EXERCISE DETAILS:
An exact transcription of all the records is required, minus the images.

DATA EXTRACTS:
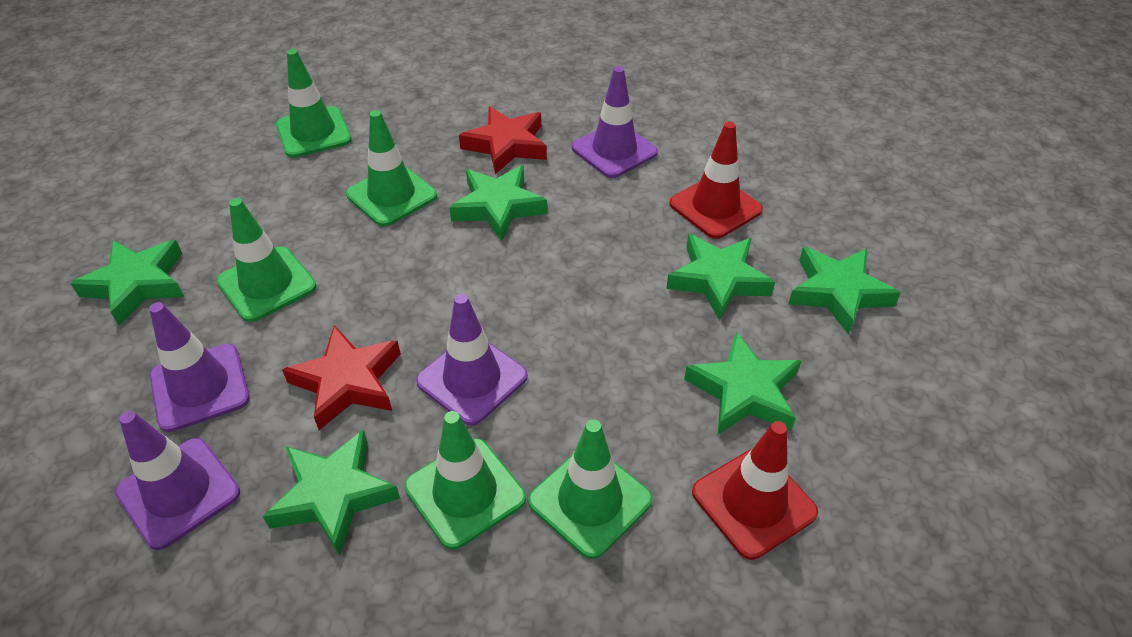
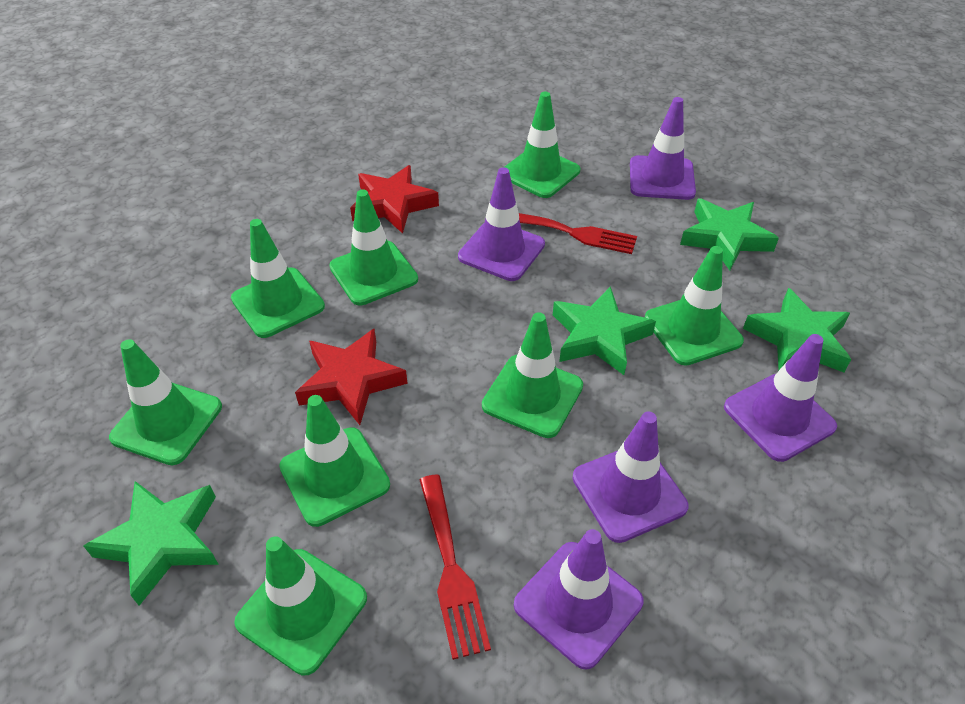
green star: 6 -> 4
green traffic cone: 5 -> 8
purple traffic cone: 4 -> 5
red fork: 0 -> 2
red traffic cone: 2 -> 0

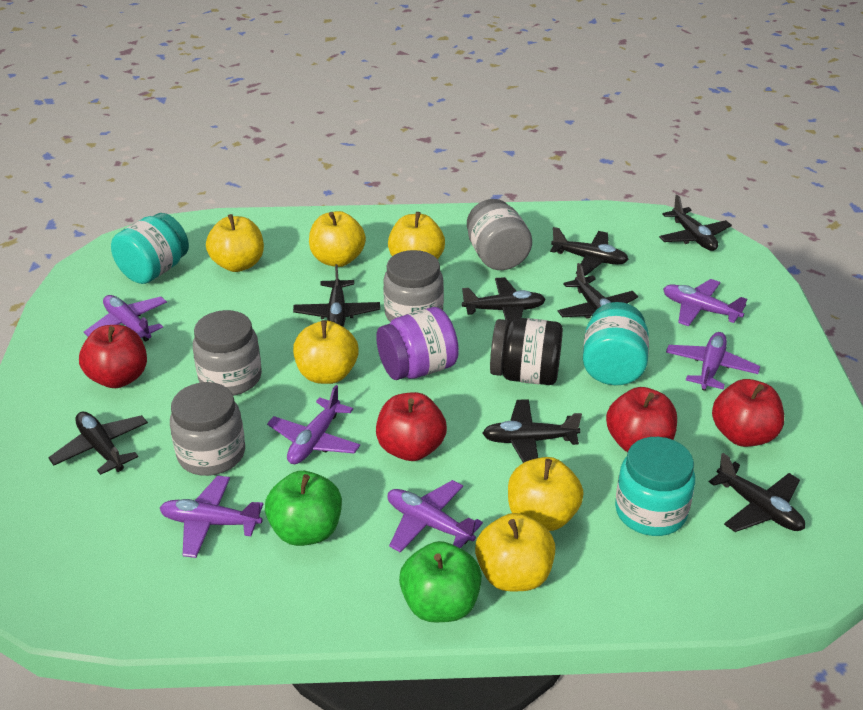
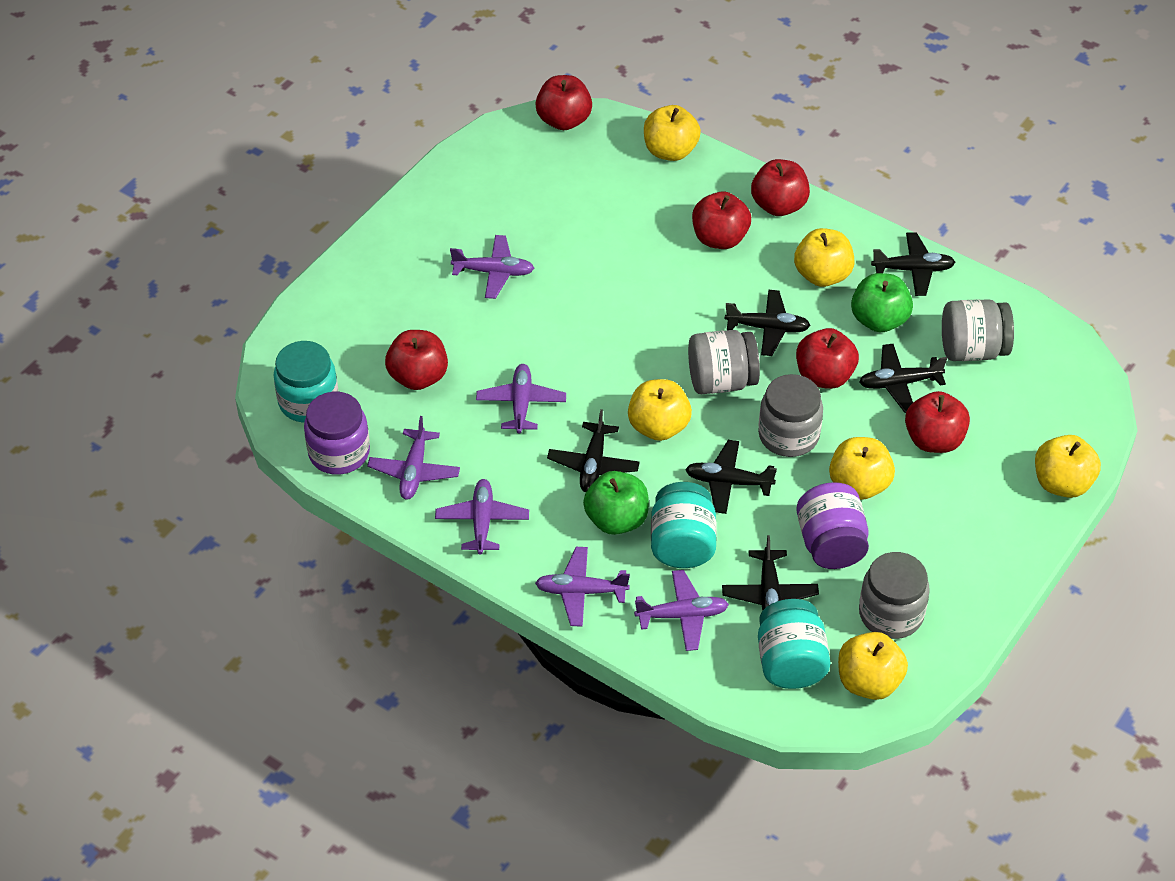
black jar: 1 -> 0
black plane: 8 -> 6
purple jar: 1 -> 2
red apple: 4 -> 6

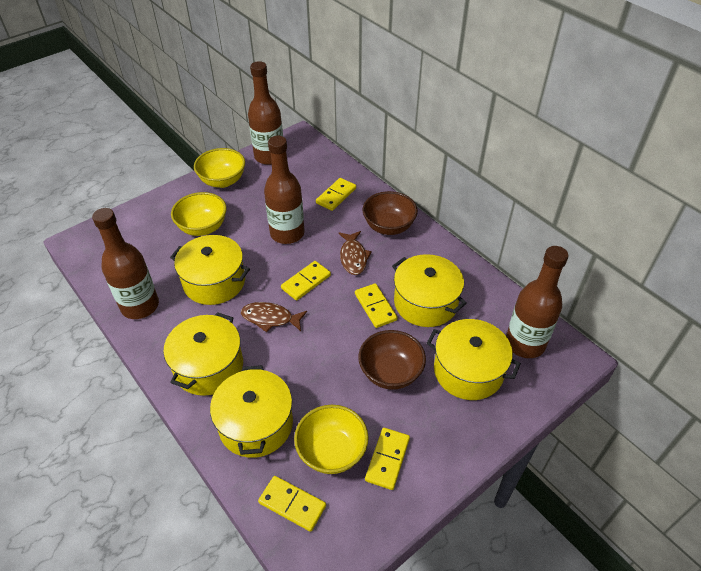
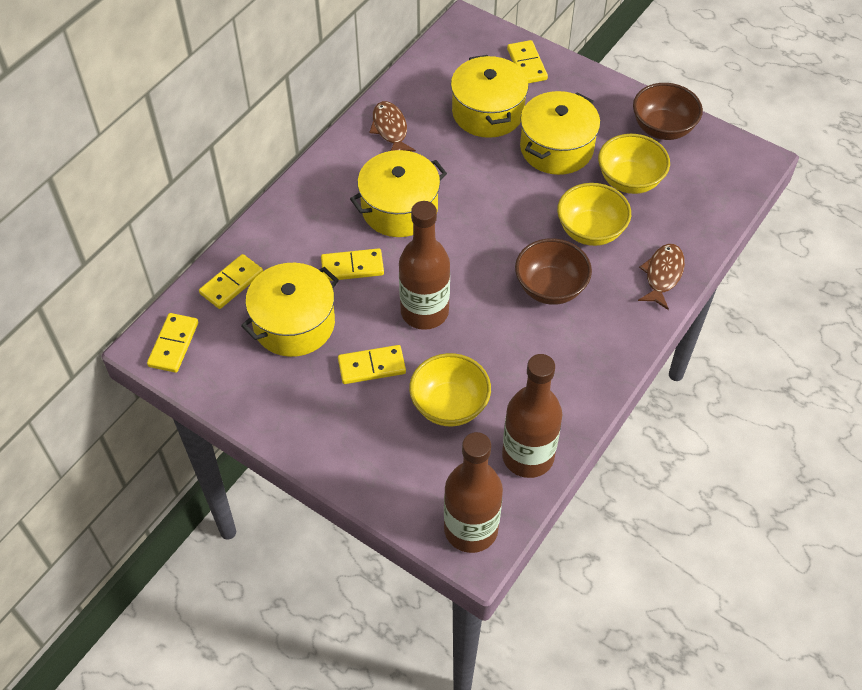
brown bottle: 4 -> 3
yellow pot: 5 -> 4

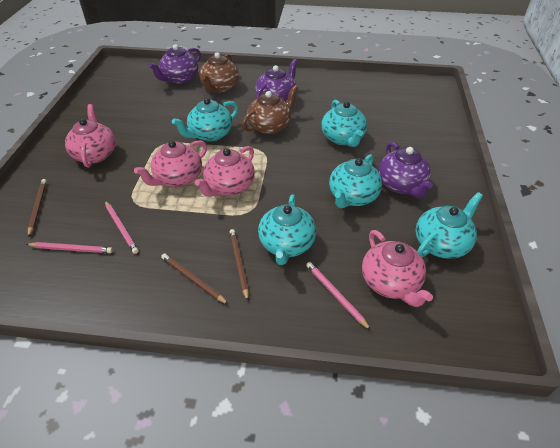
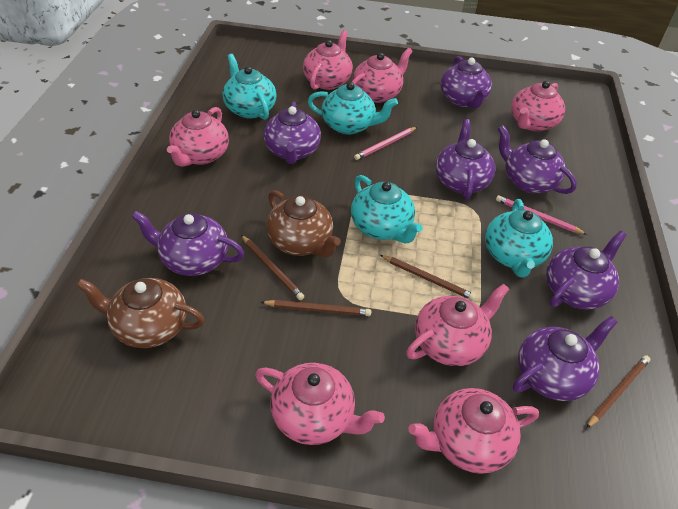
brown pencil: 3 -> 4
pink pencil: 3 -> 2
pink teapot: 4 -> 7
purple teapot: 3 -> 7
turquoise teapot: 5 -> 4

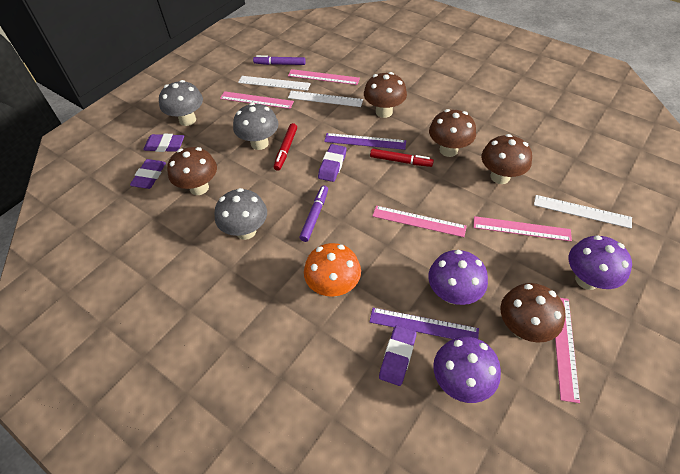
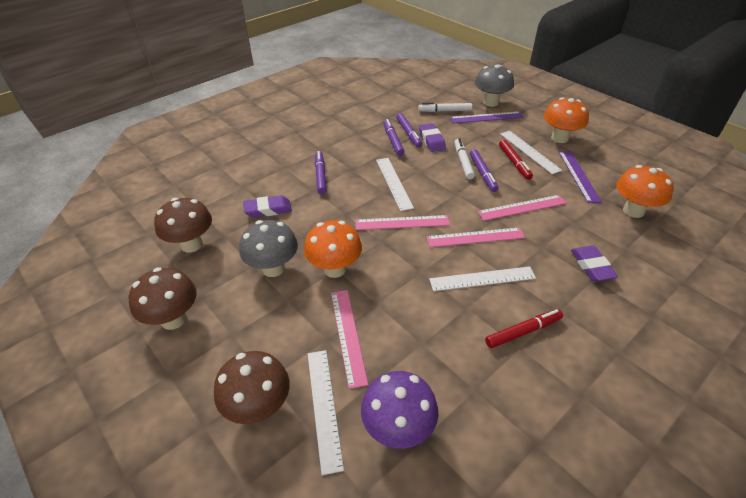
brown mushroom: 5 -> 3
grey mushroom: 3 -> 2
orange mushroom: 1 -> 3
pink ruler: 5 -> 4
purple eraser: 4 -> 3
purple marker: 2 -> 4
purple mushroom: 3 -> 1
white marker: 0 -> 2
white ruler: 3 -> 4

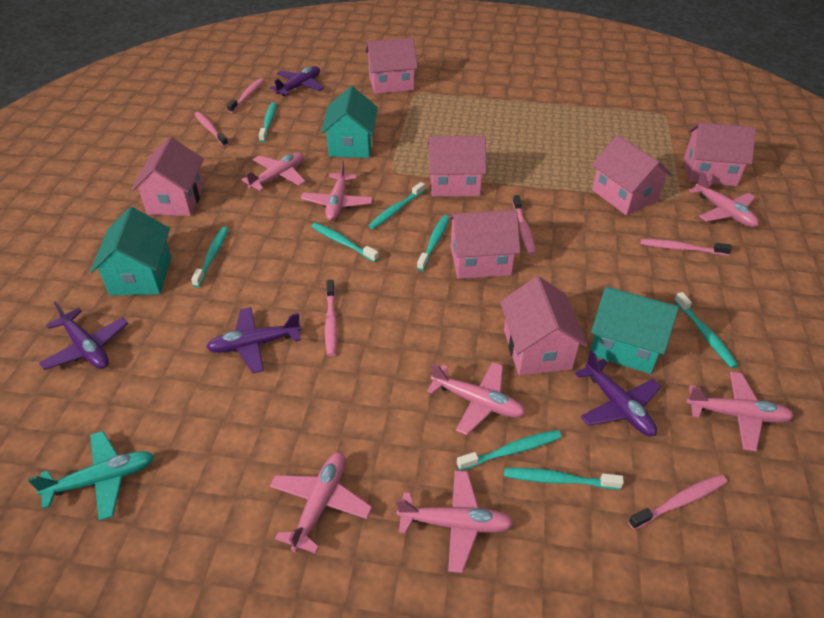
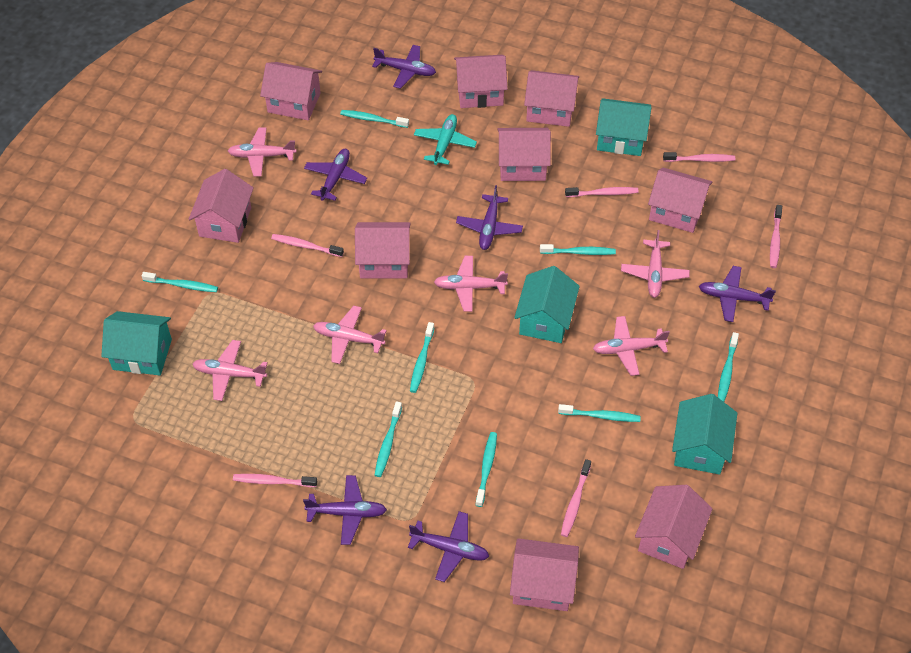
pink house: 7 -> 9
pink plane: 7 -> 6
purple plane: 4 -> 6
turquoise house: 3 -> 4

WRITTEN RESPONSE:
green star: 6 -> 4
green traffic cone: 5 -> 8
purple traffic cone: 4 -> 5
red fork: 0 -> 2
red traffic cone: 2 -> 0

black jar: 1 -> 0
black plane: 8 -> 6
purple jar: 1 -> 2
red apple: 4 -> 6

brown bottle: 4 -> 3
yellow pot: 5 -> 4

brown pencil: 3 -> 4
pink pencil: 3 -> 2
pink teapot: 4 -> 7
purple teapot: 3 -> 7
turquoise teapot: 5 -> 4

brown mushroom: 5 -> 3
grey mushroom: 3 -> 2
orange mushroom: 1 -> 3
pink ruler: 5 -> 4
purple eraser: 4 -> 3
purple marker: 2 -> 4
purple mushroom: 3 -> 1
white marker: 0 -> 2
white ruler: 3 -> 4

pink house: 7 -> 9
pink plane: 7 -> 6
purple plane: 4 -> 6
turquoise house: 3 -> 4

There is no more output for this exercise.